# DIRECTIONS FOR THIS TASK
Output the entries exactly. Start at the first line, finish with the line containing "The yellow fork", and omit the pictures.
***** RECORDS FOR THE TASK
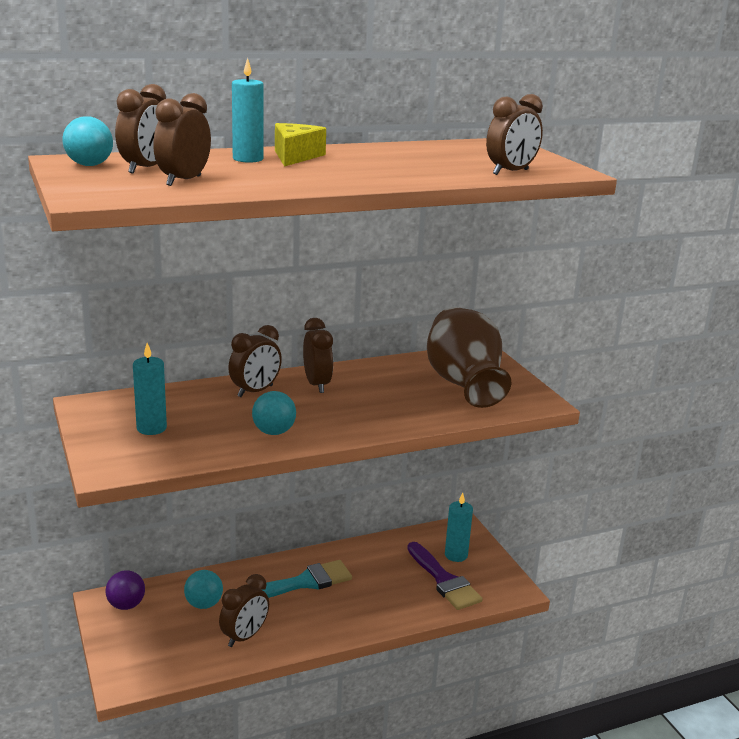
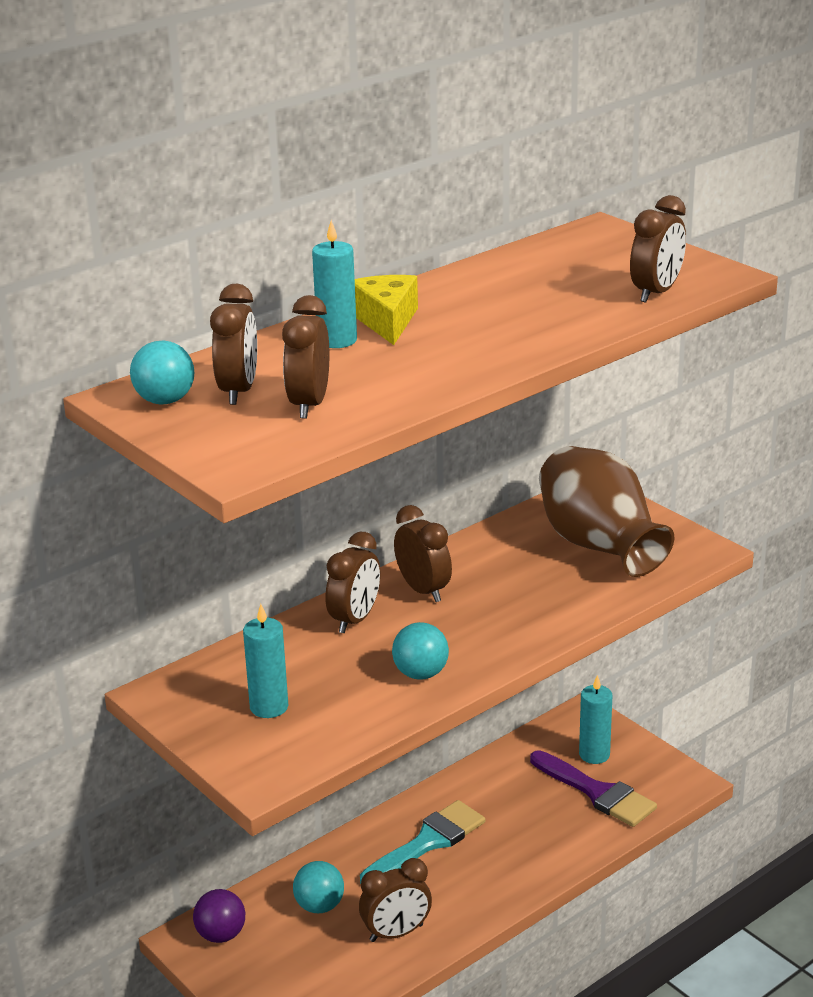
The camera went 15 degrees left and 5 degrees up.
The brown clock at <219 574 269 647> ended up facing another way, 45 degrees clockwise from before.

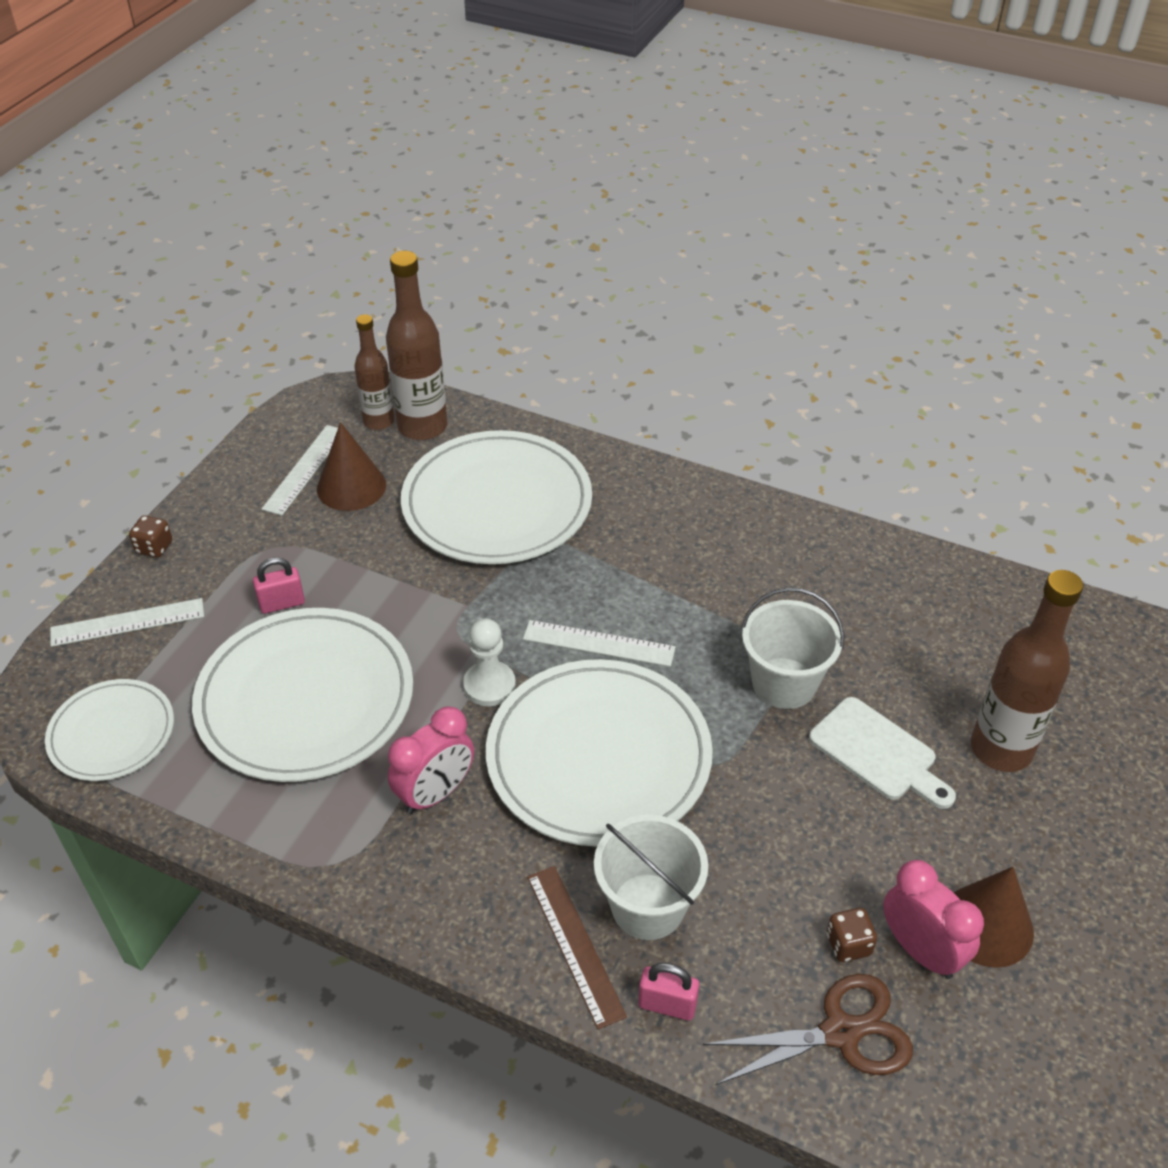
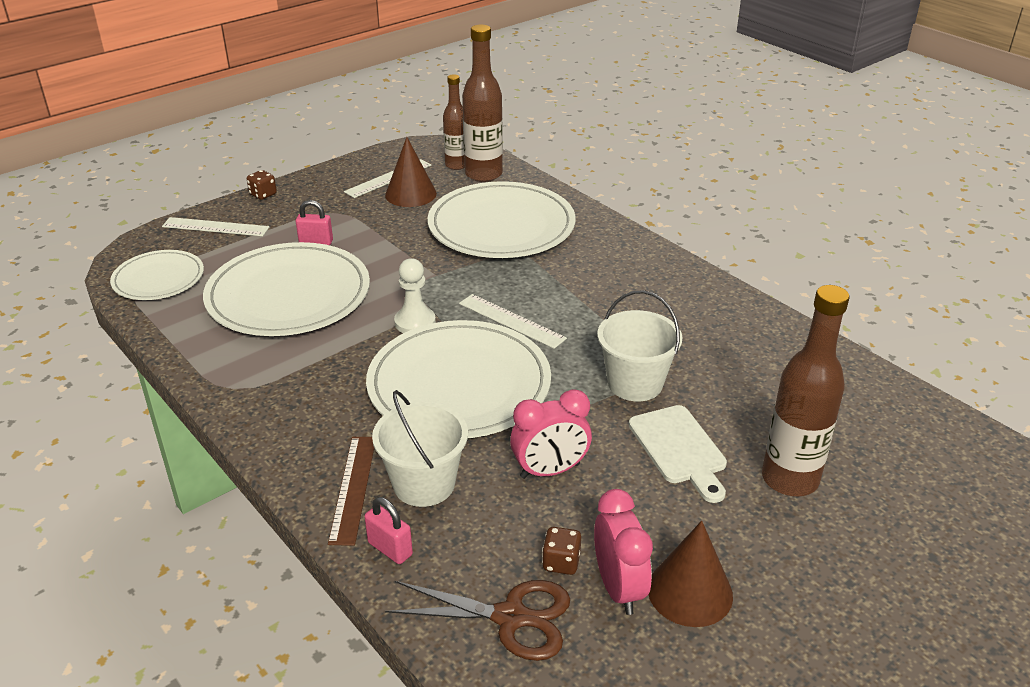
The camera went 25 degrees right and 10 degrees down.
The pink clock ended up elsewhere, having gone from <388 707 474 814> to <510 389 592 479>.

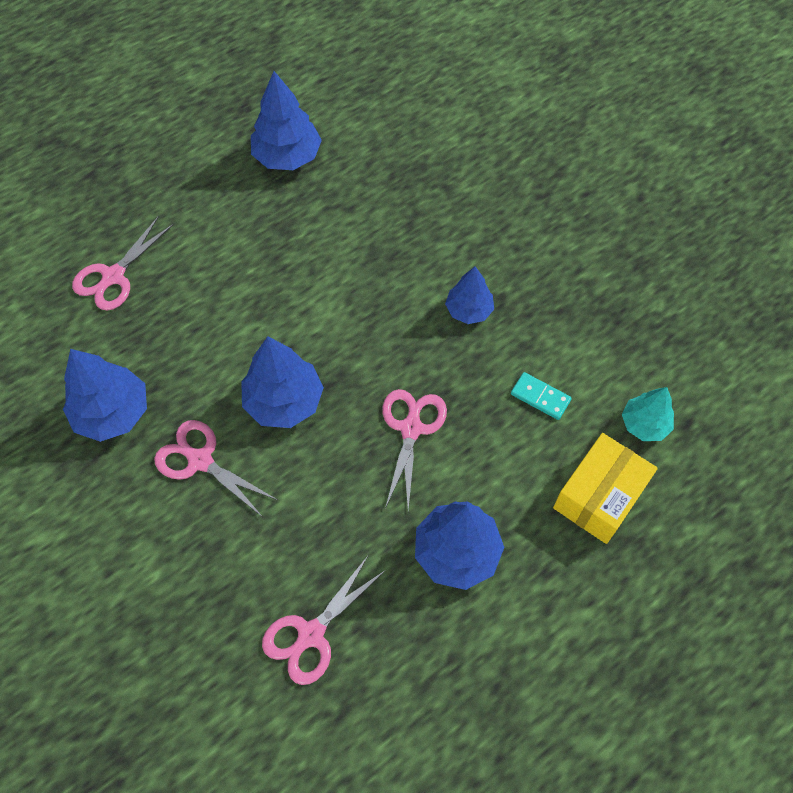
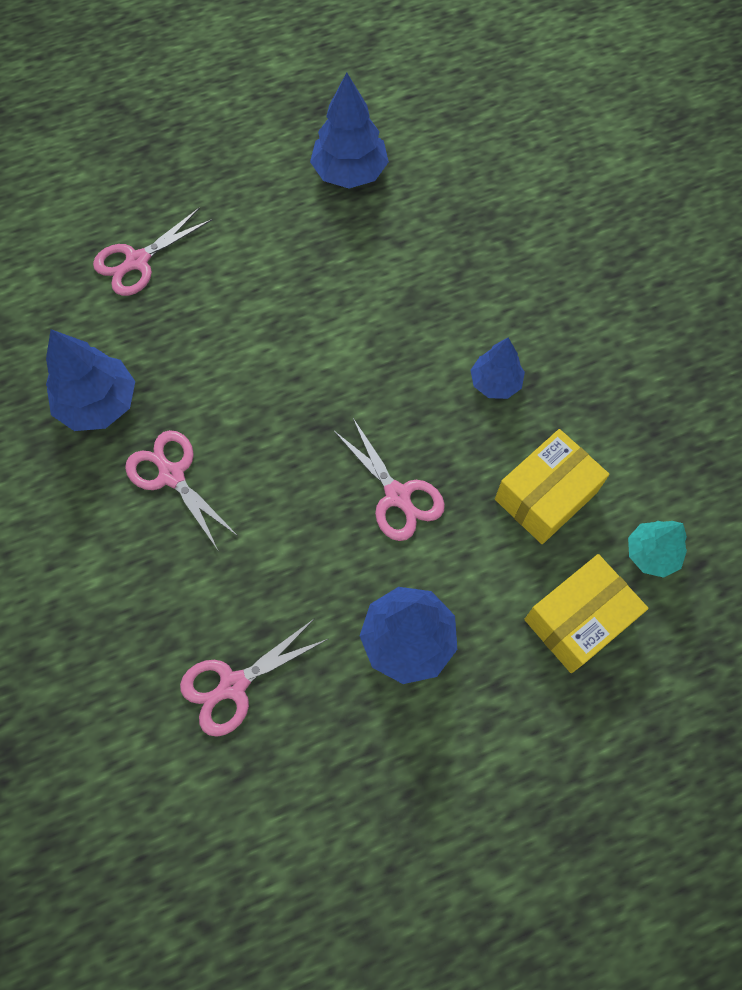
The camera went 15 degrees right and 5 degrees up.
The second view lost the blue tree at <241 336 324 428>.
Where the turquoise domino stood at <511 372 572 420>, the yellow box came to stand at <495 429 609 544>.
The pink scissors at <382 389 447 510> ended up facing another way, 120 degrees clockwise from before.

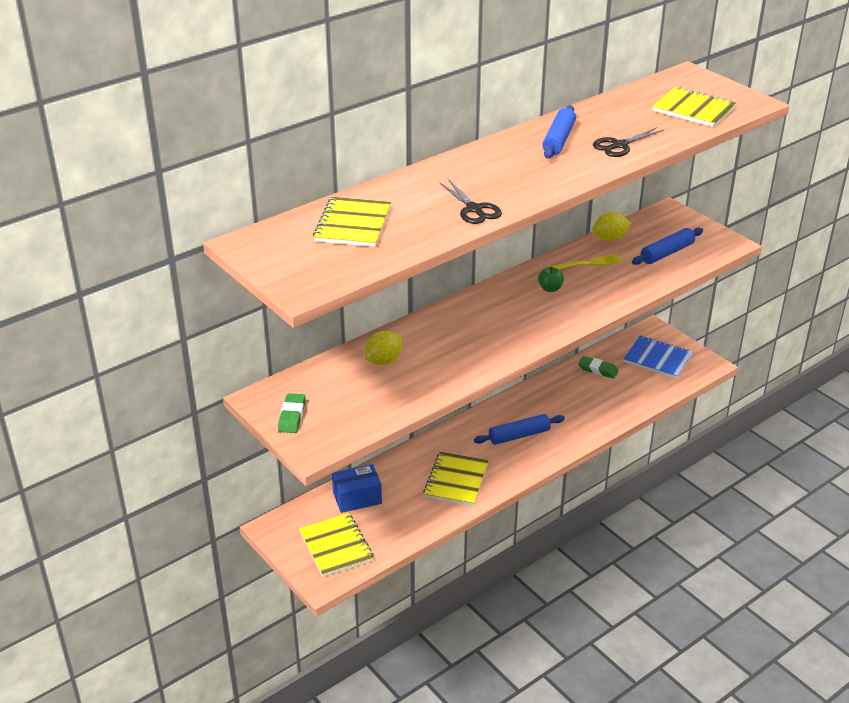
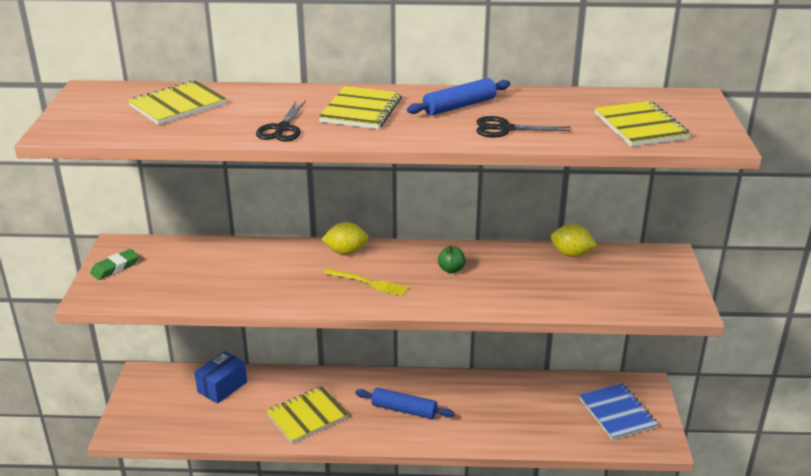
The camera went 40 degrees right and 5 degrees down.
The second view lost the blue rolling pin at <632 228 703 265>.
The yellow fork ended up elsewhere, having gone from <547 254 623 269> to <324 269 409 296>.
The yellow lemon ended up elsewhere, having gone from <365 331 402 365> to <321 222 369 255>.
The second view lost the green eraser at <578 356 619 379>.
The blue box at <332 464 382 513> ended up facing another way, 75 degrees counterclockwise from before.
The yellow notebook ended up elsewhere, having gone from <299 513 374 577> to <319 86 402 129>.

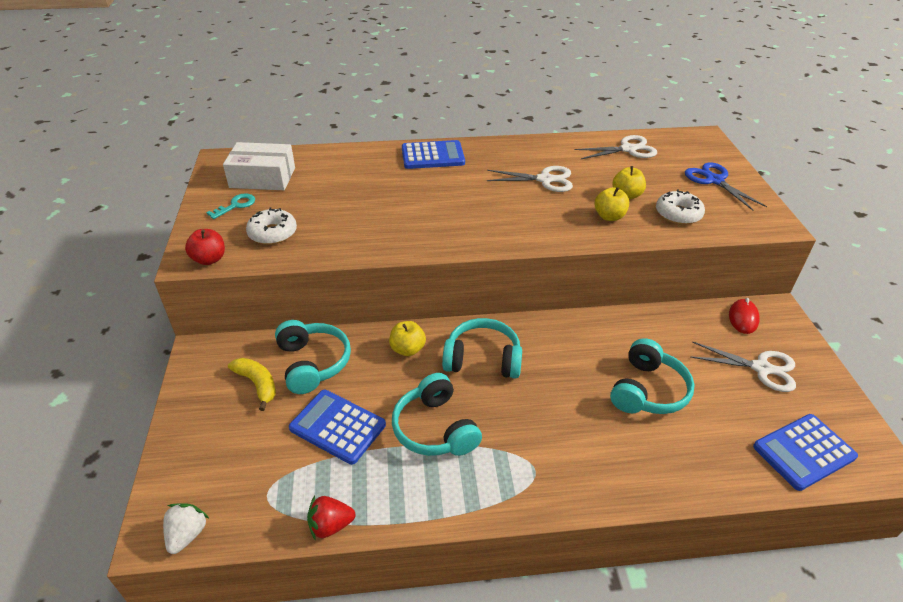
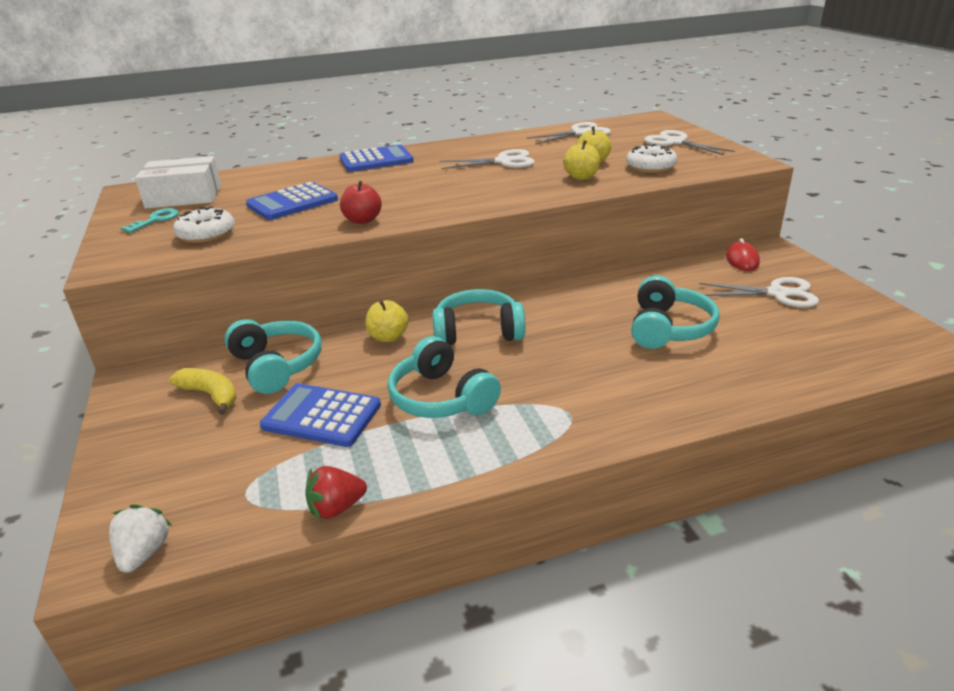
The camera went 10 degrees left and 10 degrees down.
What was the blue scissors at <685 162 767 211> turned into the white scissors at <644 130 735 155>.
The red apple ended up elsewhere, having gone from <185 229 225 265> to <340 181 382 224>.
The blue calculator ended up elsewhere, having gone from <753 414 858 491> to <246 182 338 220>.

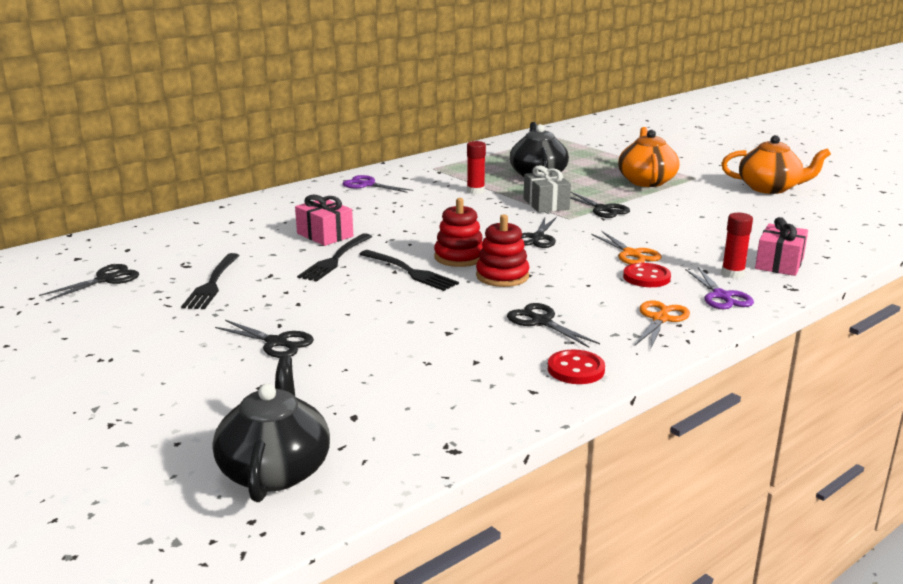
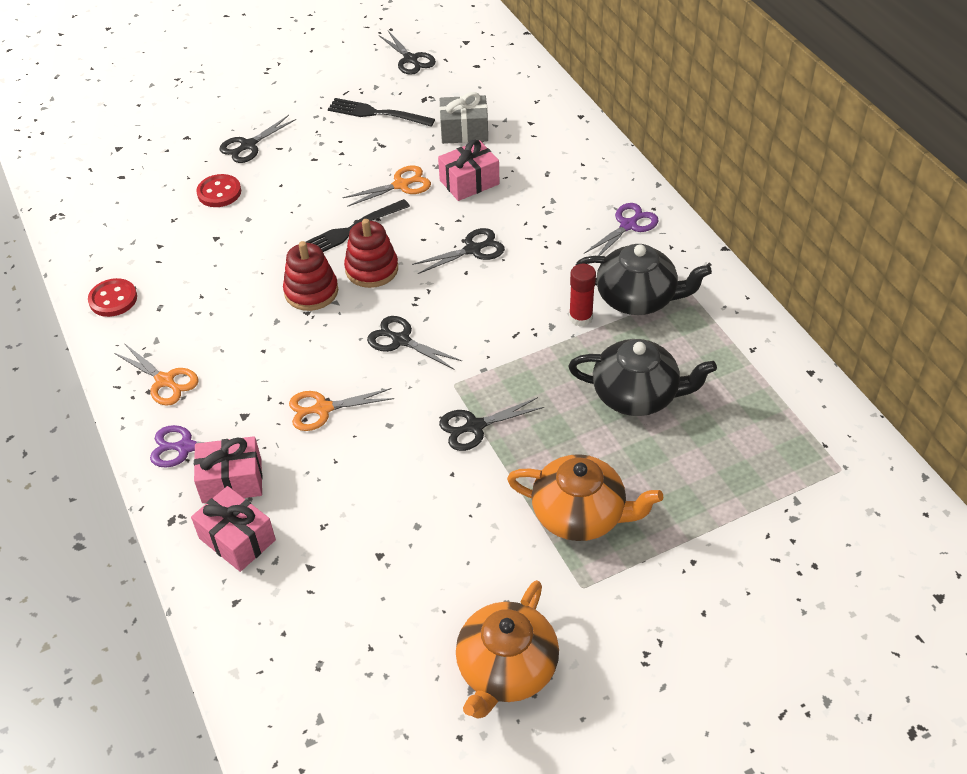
The camera went 105 degrees right and 25 degrees up.
The grey gift ended up elsewhere, having gone from <523 165 571 213> to <439 92 488 144>.
Where the red glue stick stood at <721 213 753 278>, the pink gift came to stand at <194 436 263 503>.
Where the black fork stood at <297 233 372 282>, the orange scissors came to stand at <342 165 431 207>.
The red button ended up elsewhere, having gone from <623 263 671 287> to <196 174 241 207>.
The black scissors ended up elsewhere, having gone from <507 303 600 348> to <412 228 505 274>.
The black teapot ended up elsewhere, having gone from <213 355 330 502> to <576 244 712 315>.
**********
# SOLUTION FOR THIS EXERCISE
The camera went 15 degrees left and 5 degrees up.
The brown clock at <219 574 269 647> ended up facing another way, 45 degrees clockwise from before.

The camera went 25 degrees right and 10 degrees down.
The pink clock ended up elsewhere, having gone from <388 707 474 814> to <510 389 592 479>.

The camera went 15 degrees right and 5 degrees up.
The second view lost the blue tree at <241 336 324 428>.
Where the turquoise domino stood at <511 372 572 420>, the yellow box came to stand at <495 429 609 544>.
The pink scissors at <382 389 447 510> ended up facing another way, 120 degrees clockwise from before.

The camera went 40 degrees right and 5 degrees down.
The second view lost the blue rolling pin at <632 228 703 265>.
The yellow fork ended up elsewhere, having gone from <547 254 623 269> to <324 269 409 296>.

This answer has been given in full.